Information supplied:
————————

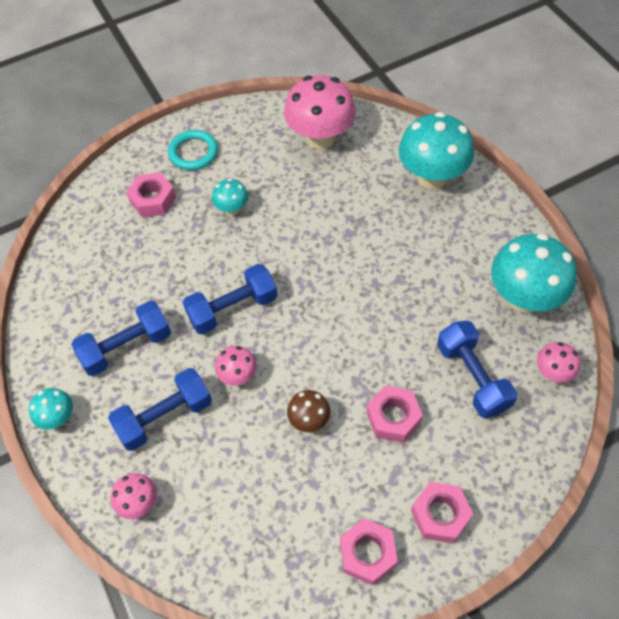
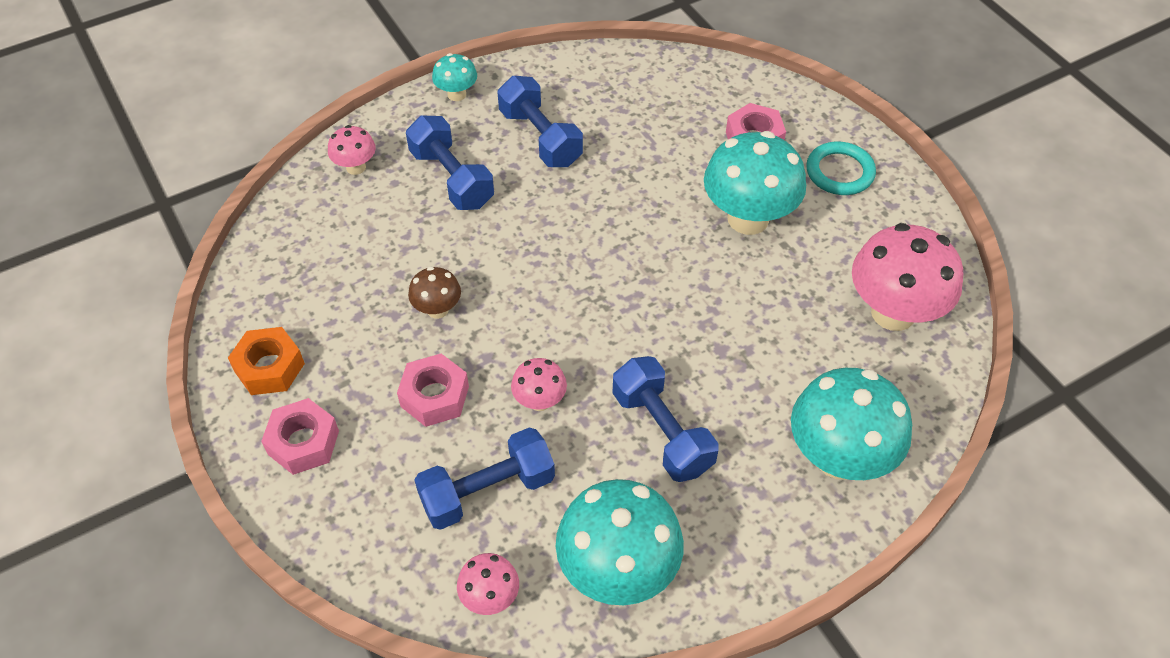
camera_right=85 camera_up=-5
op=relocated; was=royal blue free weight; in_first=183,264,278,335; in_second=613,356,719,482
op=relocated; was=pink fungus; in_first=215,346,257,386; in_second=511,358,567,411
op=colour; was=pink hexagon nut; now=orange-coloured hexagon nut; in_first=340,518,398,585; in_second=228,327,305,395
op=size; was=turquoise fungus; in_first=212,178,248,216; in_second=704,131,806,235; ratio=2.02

————————

Problem: Restate each line from the start of the listing through the line bearing "op=relocated; was=pink fungus;" word for word. Drop the pictures.

Answer to the problem:
camera_right=85 camera_up=-5
op=relocated; was=royal blue free weight; in_first=183,264,278,335; in_second=613,356,719,482
op=relocated; was=pink fungus; in_first=215,346,257,386; in_second=511,358,567,411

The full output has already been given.